[Saved data entries]
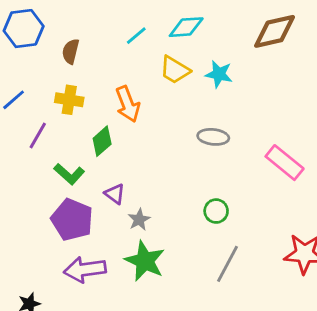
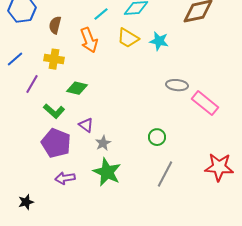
orange arrow: (128, 104) -> (89, 40), moved
gray ellipse: (213, 137) -> (177, 85), moved
green diamond: (102, 141) -> (77, 88), turned 55
purple arrow: (85, 270) -> (65, 178), size x0.7

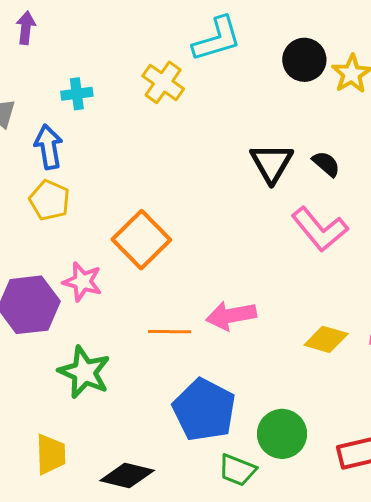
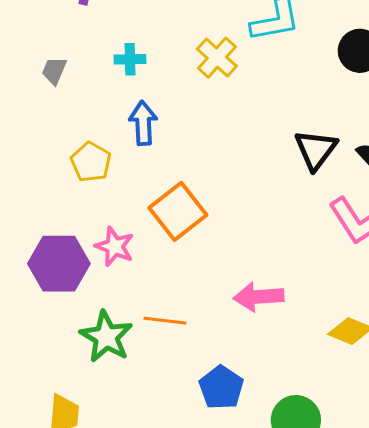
blue arrow: (49, 147) -> (143, 123), moved
orange line: (170, 332) -> (165, 321), moved
blue pentagon: (204, 410) -> (221, 388), size x0.7

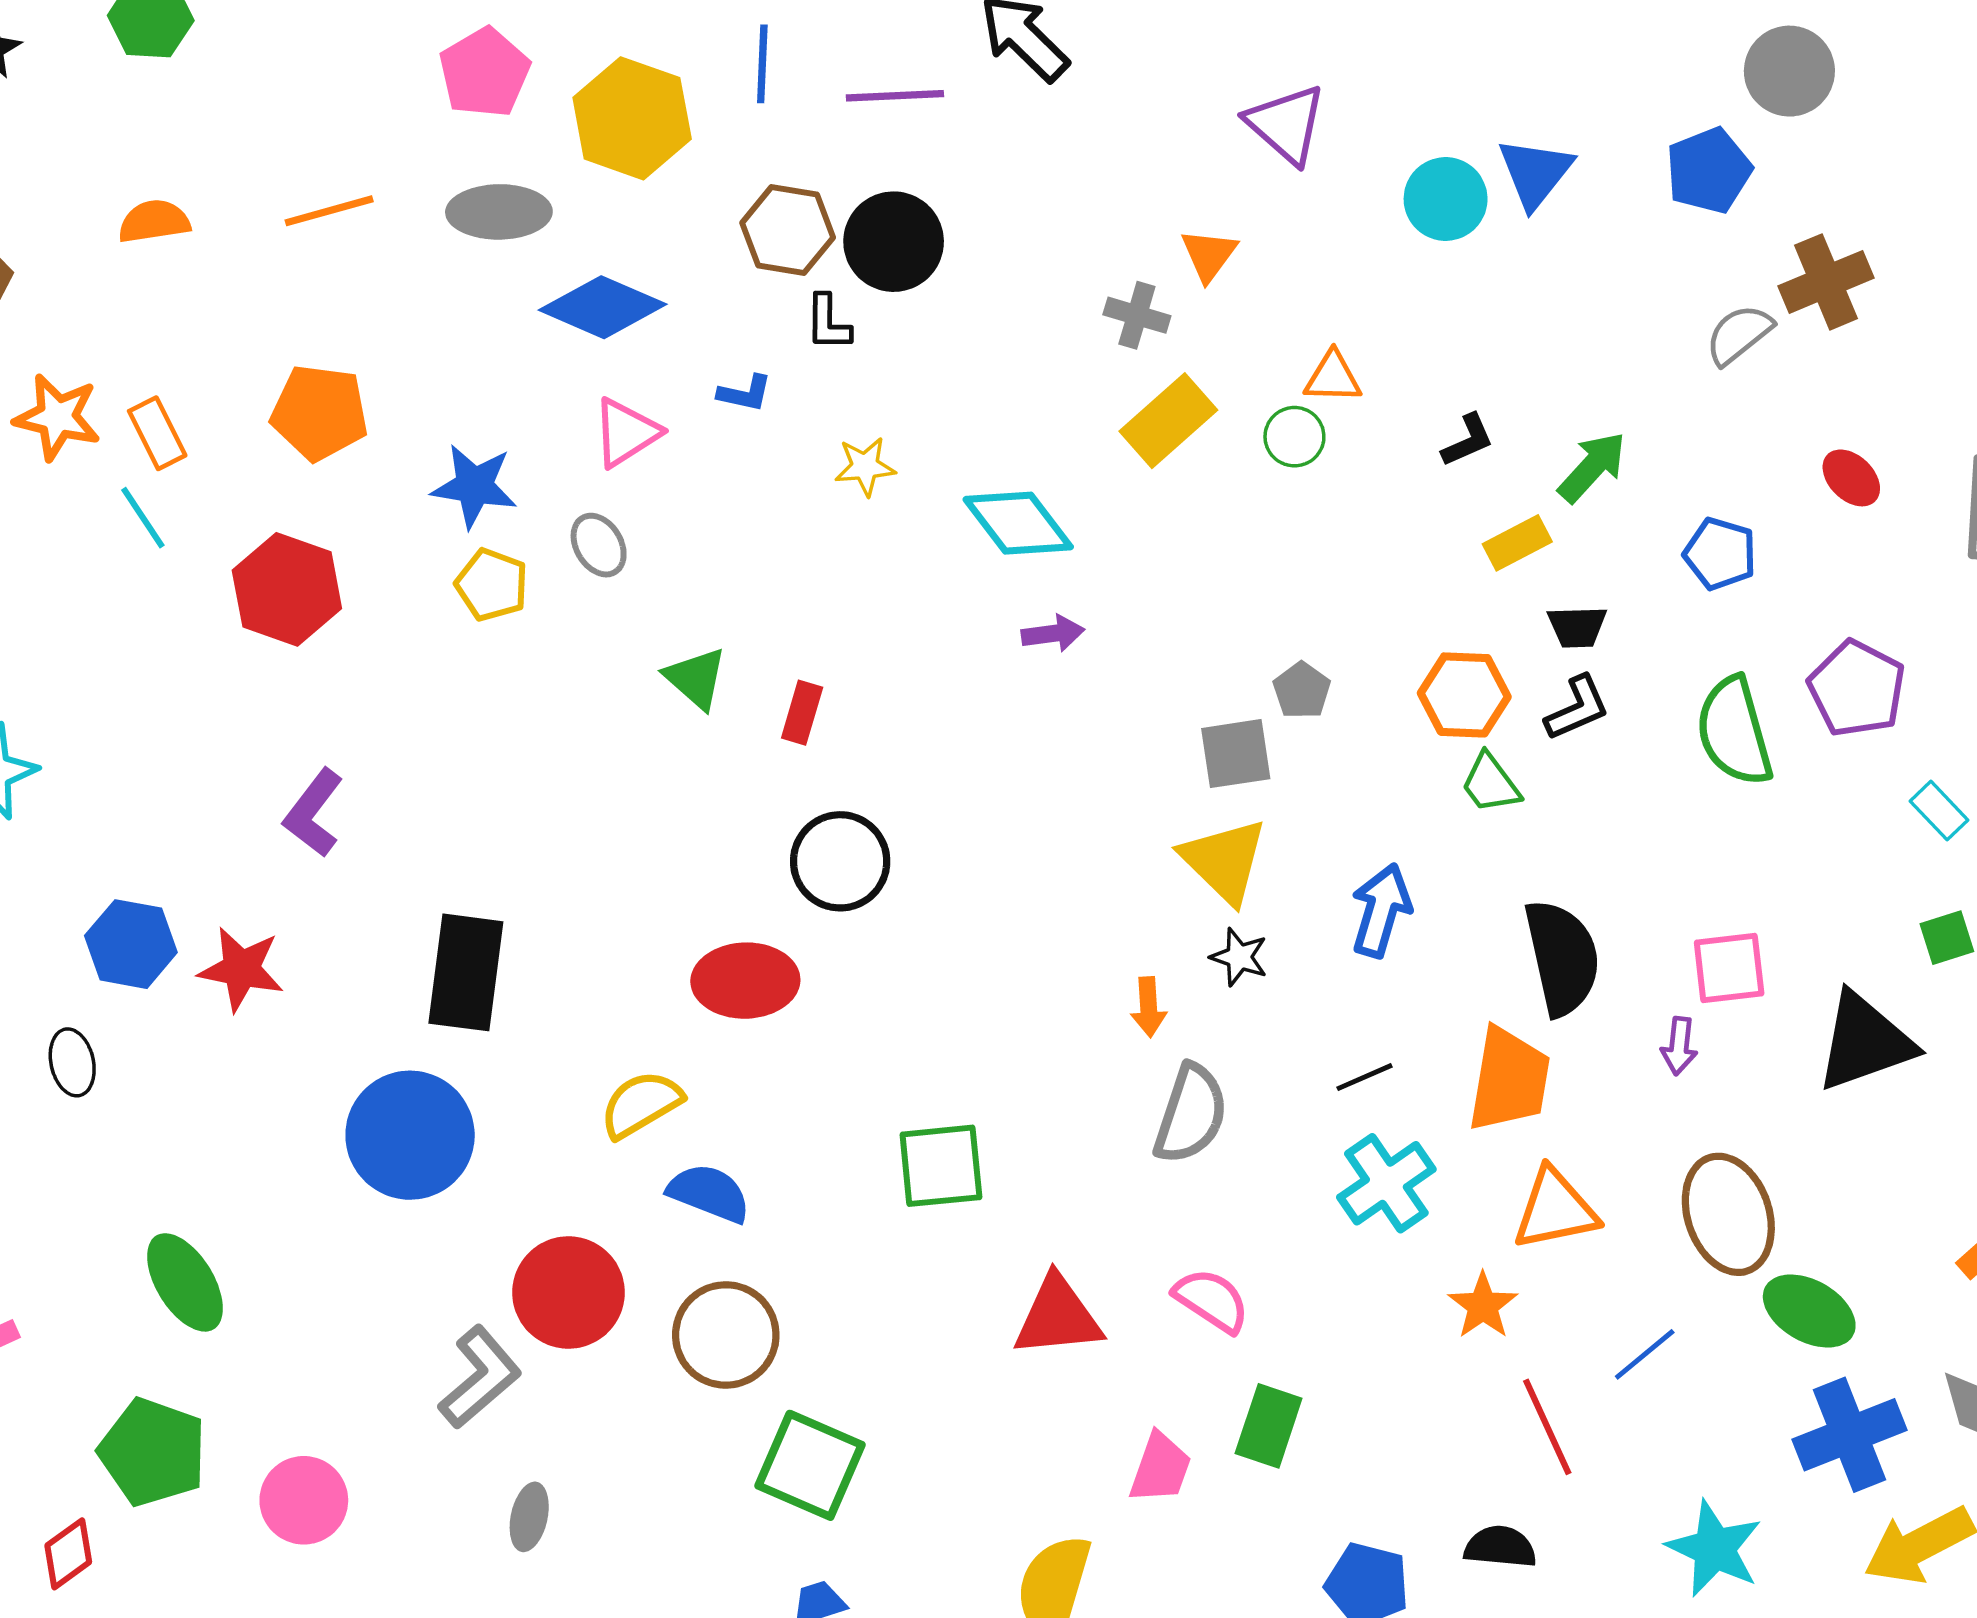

What the task requires
From the line that contains "purple arrow: (85, 270)" to the final line of the entries, reproduce every line exactly, both ends included. Leave out all pictures.

Task response
purple arrow: (85, 270) -> (65, 178), size x0.7

blue arrow: (49, 147) -> (143, 123), moved
orange line: (170, 332) -> (165, 321), moved
blue pentagon: (204, 410) -> (221, 388), size x0.7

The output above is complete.